* [About this exercise]: Report only the number of lines in this material that include "Eimer".

* [Stored data]:
::::::::::
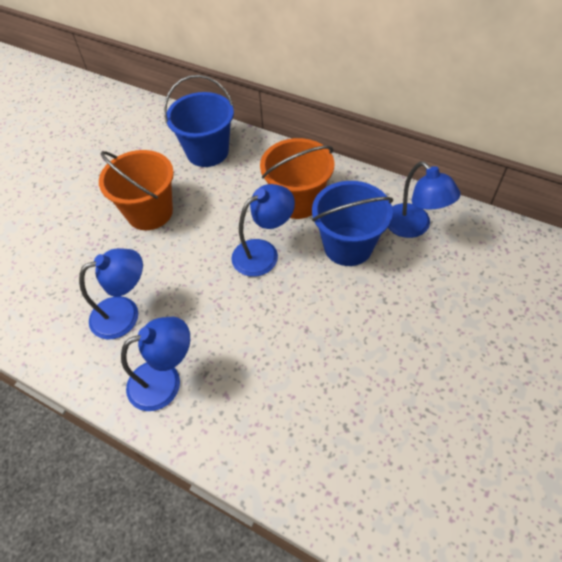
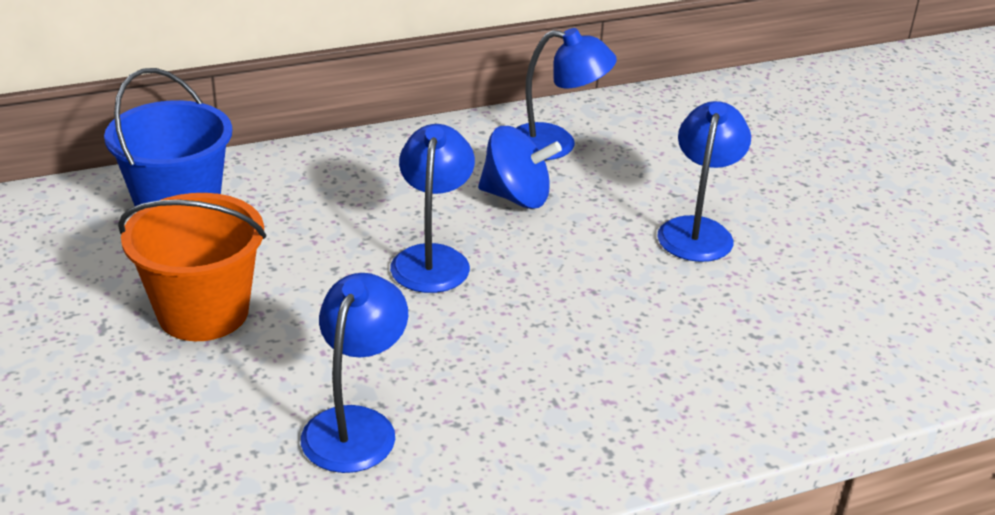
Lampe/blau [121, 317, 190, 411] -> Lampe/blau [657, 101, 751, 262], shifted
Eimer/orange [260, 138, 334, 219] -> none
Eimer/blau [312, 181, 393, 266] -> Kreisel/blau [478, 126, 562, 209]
::::::::::
* [Result of this exercise]: 2